◆ What the task requires: Rewrite only the lines starting at "Calgary: 2:01 -> none" and ending at "Kigali: 12:15 -> none", swapping "Kuwait" for "Doha" and leaving everything else unchanged.

◆ Source material:
— BEGIN —
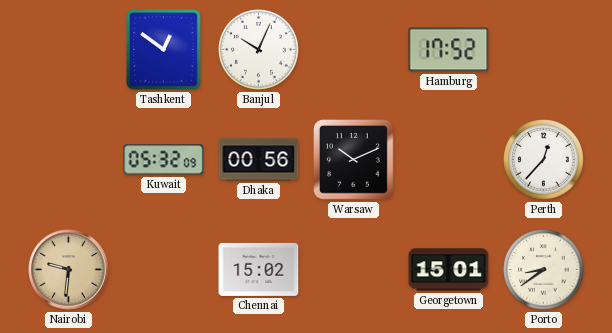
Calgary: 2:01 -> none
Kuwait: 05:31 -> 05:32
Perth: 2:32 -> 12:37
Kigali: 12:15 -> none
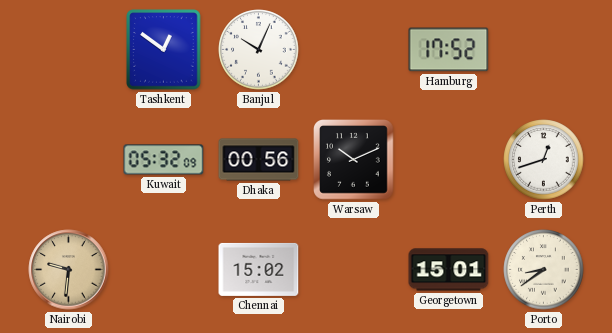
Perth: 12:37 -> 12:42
— END —
— BEGIN —
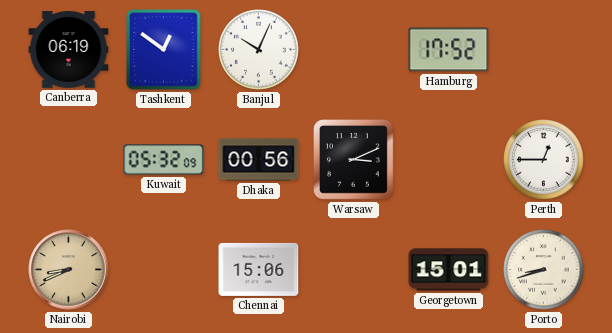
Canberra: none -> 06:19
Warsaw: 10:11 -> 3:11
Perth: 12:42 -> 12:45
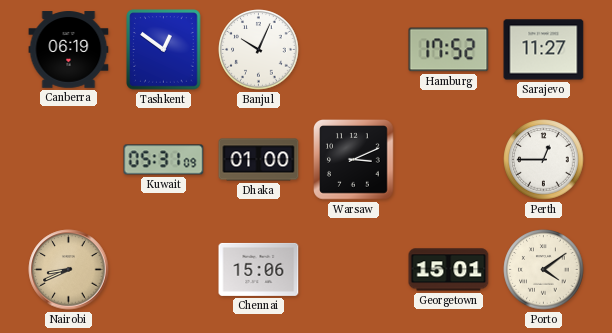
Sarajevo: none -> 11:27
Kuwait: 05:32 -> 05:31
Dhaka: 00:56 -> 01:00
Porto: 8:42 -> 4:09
— END —
— BEGIN —
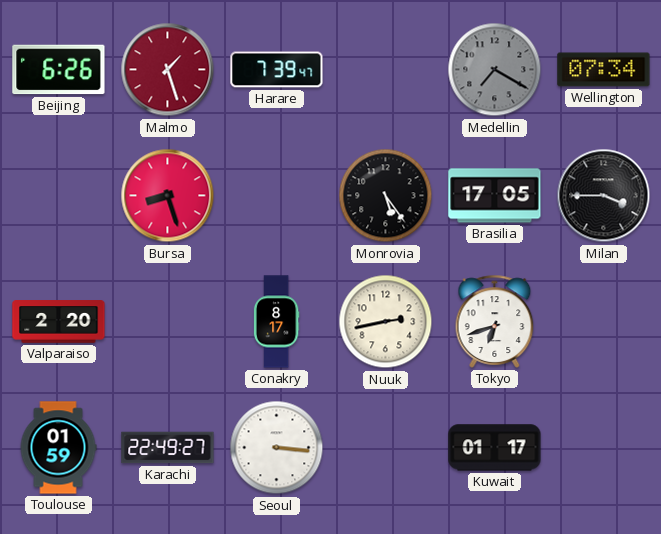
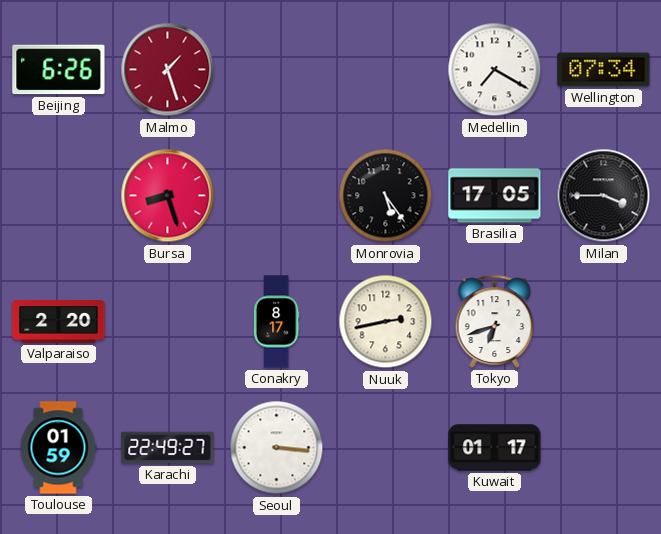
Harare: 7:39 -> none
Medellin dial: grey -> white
— END —
◆ Result for this exercise:
Calgary: 2:01 -> none
Doha: 05:31 -> 05:32
Perth: 2:32 -> 12:37
Kigali: 12:15 -> none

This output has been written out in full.